= Beginning of Section =

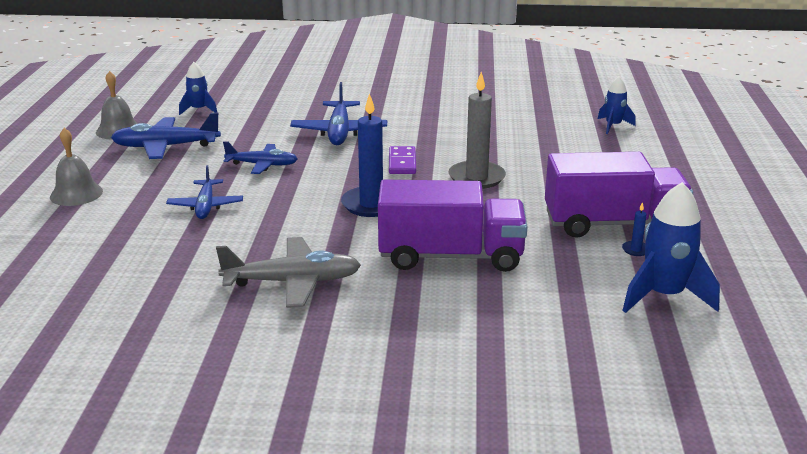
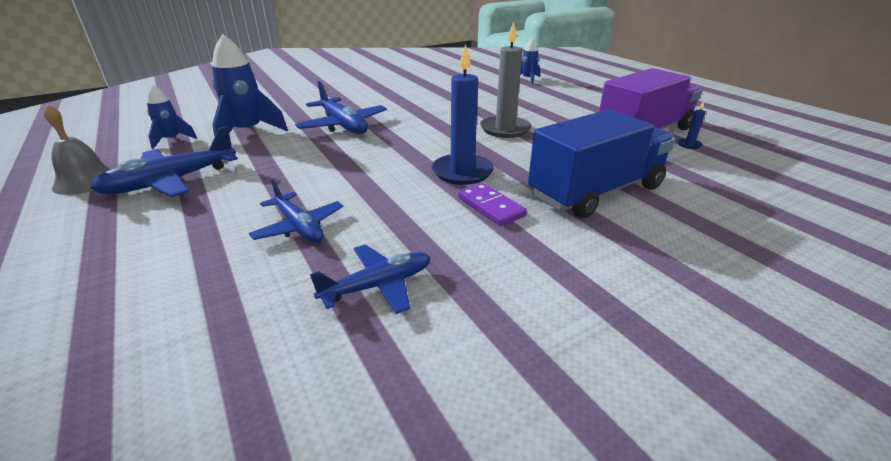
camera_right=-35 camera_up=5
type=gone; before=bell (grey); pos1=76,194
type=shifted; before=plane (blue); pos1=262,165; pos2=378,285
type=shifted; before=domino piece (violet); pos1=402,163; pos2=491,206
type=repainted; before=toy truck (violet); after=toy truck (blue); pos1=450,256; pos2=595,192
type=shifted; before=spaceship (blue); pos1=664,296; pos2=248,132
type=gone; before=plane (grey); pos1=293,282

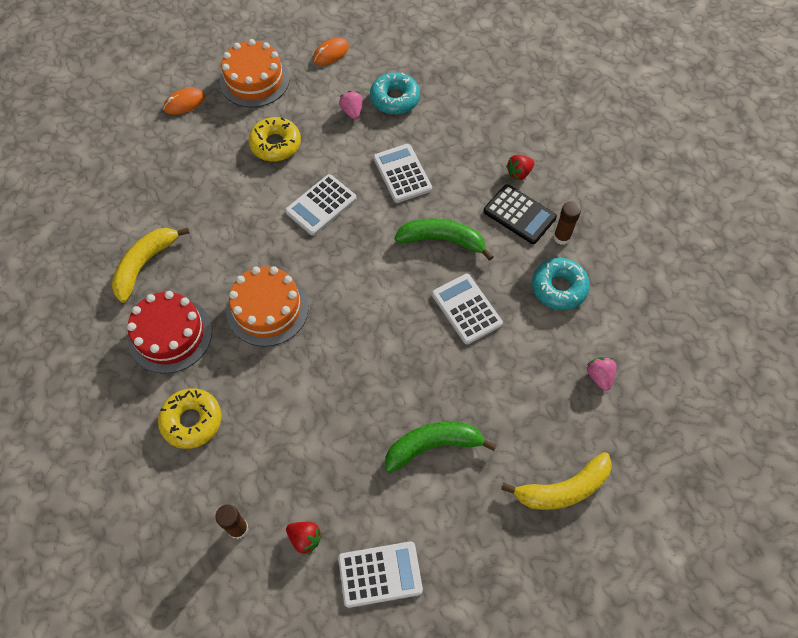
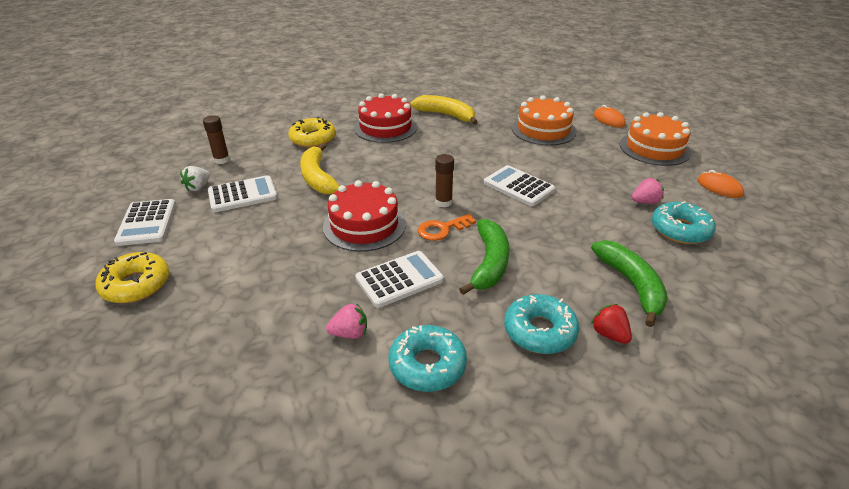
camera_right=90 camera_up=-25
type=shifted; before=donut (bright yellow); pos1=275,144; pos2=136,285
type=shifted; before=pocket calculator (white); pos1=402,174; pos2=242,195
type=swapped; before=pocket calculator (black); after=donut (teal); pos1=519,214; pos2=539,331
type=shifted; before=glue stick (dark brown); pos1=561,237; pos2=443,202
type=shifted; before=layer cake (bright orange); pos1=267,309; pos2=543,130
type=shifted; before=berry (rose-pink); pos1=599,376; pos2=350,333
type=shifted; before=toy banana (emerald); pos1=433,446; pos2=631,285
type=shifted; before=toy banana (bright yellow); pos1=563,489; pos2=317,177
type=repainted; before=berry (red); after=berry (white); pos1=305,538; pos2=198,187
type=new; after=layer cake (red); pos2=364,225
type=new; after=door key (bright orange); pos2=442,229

= End of Section =

== Work instructions ==
Exactly as given, transcribe every line of the data, but not its images.

== Answer area ==
camera_right=-35 camera_up=5
type=gone; before=bell (grey); pos1=76,194
type=shifted; before=plane (blue); pos1=262,165; pos2=378,285
type=shifted; before=domino piece (violet); pos1=402,163; pos2=491,206
type=repainted; before=toy truck (violet); after=toy truck (blue); pos1=450,256; pos2=595,192
type=shifted; before=spaceship (blue); pos1=664,296; pos2=248,132
type=gone; before=plane (grey); pos1=293,282

camera_right=90 camera_up=-25
type=shifted; before=donut (bright yellow); pos1=275,144; pos2=136,285
type=shifted; before=pocket calculator (white); pos1=402,174; pos2=242,195
type=swapped; before=pocket calculator (black); after=donut (teal); pos1=519,214; pos2=539,331
type=shifted; before=glue stick (dark brown); pos1=561,237; pos2=443,202
type=shifted; before=layer cake (bright orange); pos1=267,309; pos2=543,130
type=shifted; before=berry (rose-pink); pos1=599,376; pos2=350,333
type=shifted; before=toy banana (emerald); pos1=433,446; pos2=631,285
type=shifted; before=toy banana (bright yellow); pos1=563,489; pos2=317,177
type=repainted; before=berry (red); after=berry (white); pos1=305,538; pos2=198,187
type=new; after=layer cake (red); pos2=364,225
type=new; after=door key (bright orange); pos2=442,229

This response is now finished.